Dataset entries section start

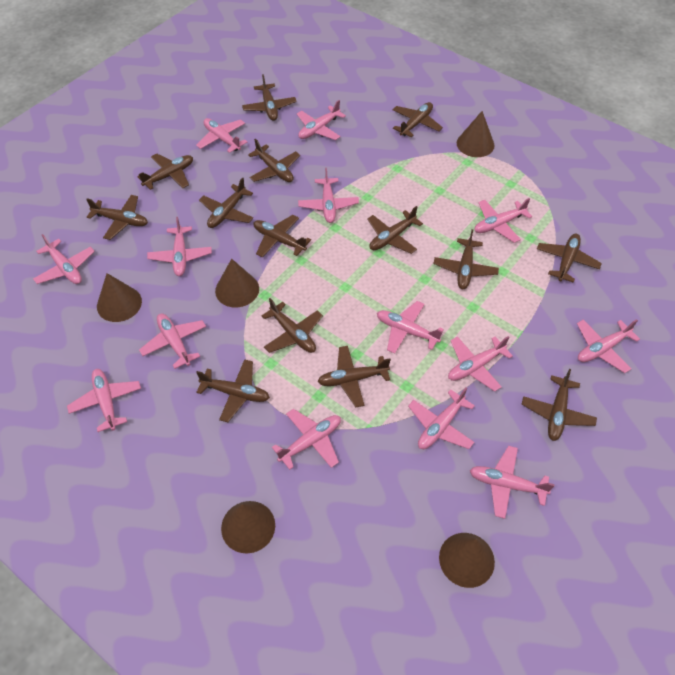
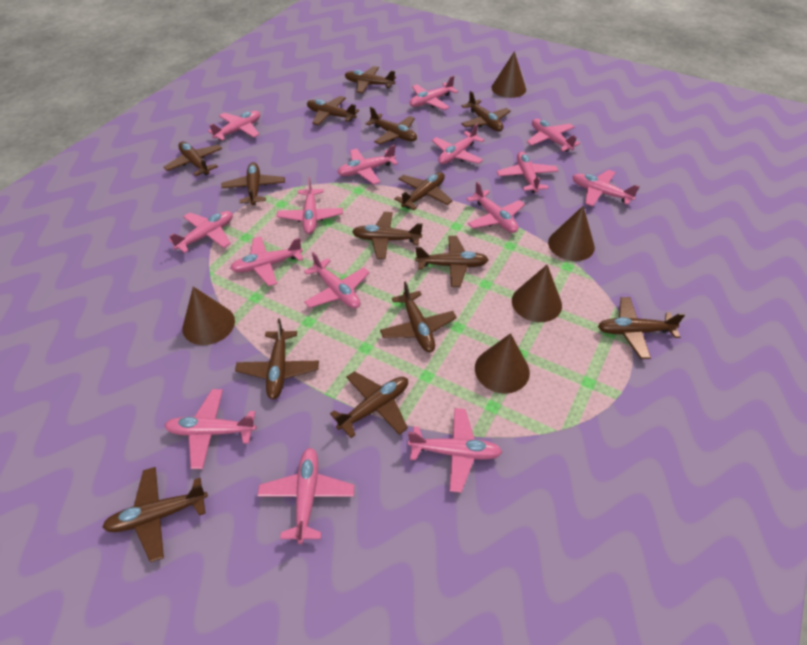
pink plane: 14 -> 15

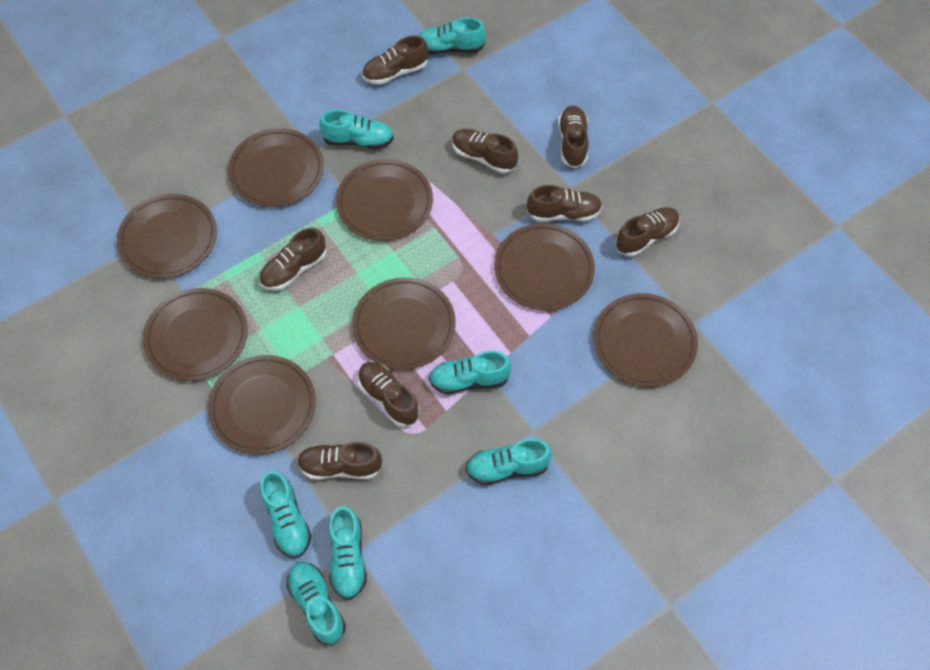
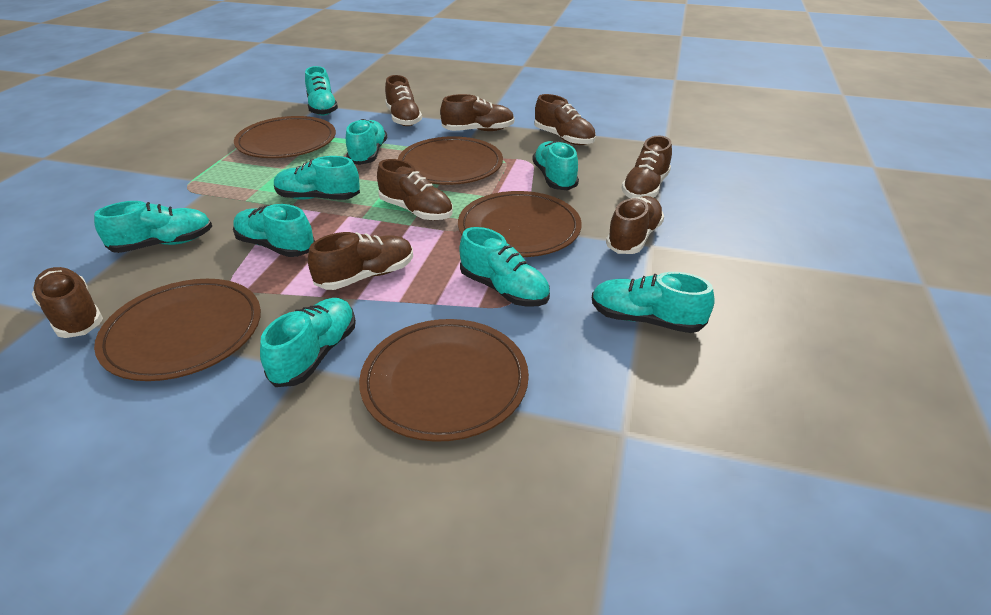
brown plate: 8 -> 5
turquoise shoe: 7 -> 9

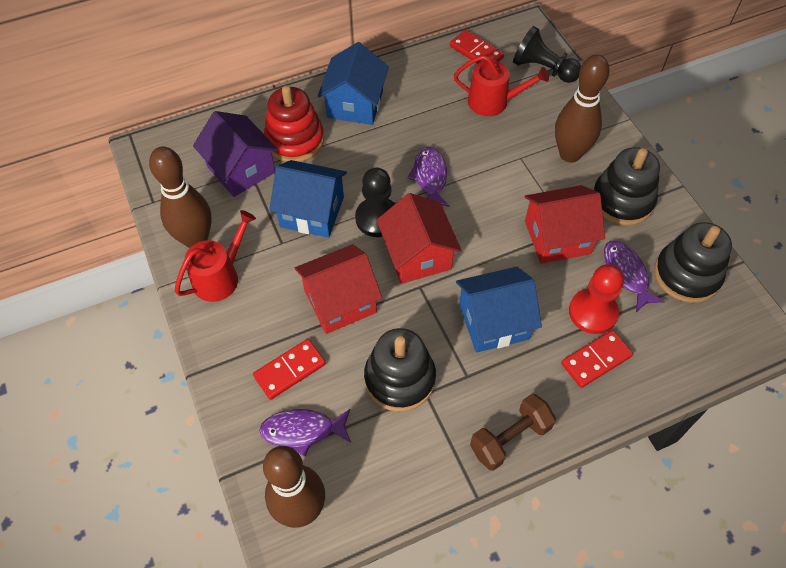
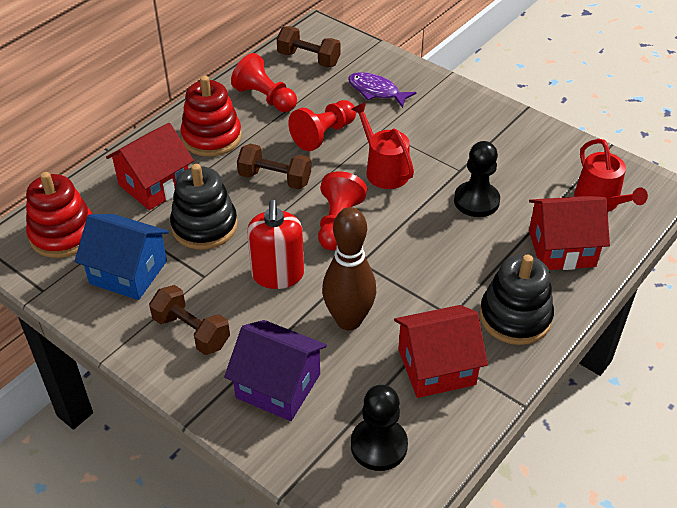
black stacking toy: 3 -> 2
blue house: 3 -> 1
brown bowling pin: 3 -> 1
brown dumbbell: 1 -> 3
purple fish: 3 -> 1
red domino: 3 -> 0
red pawn: 1 -> 3
red soap dispenser: 0 -> 1
red stacking toy: 1 -> 2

Dataset entries section end

> **Description of the task**:
Every entry must be retyped exactly, with the pictures removed.

> **Output below**:
pink plane: 14 -> 15

brown plate: 8 -> 5
turquoise shoe: 7 -> 9

black stacking toy: 3 -> 2
blue house: 3 -> 1
brown bowling pin: 3 -> 1
brown dumbbell: 1 -> 3
purple fish: 3 -> 1
red domino: 3 -> 0
red pawn: 1 -> 3
red soap dispenser: 0 -> 1
red stacking toy: 1 -> 2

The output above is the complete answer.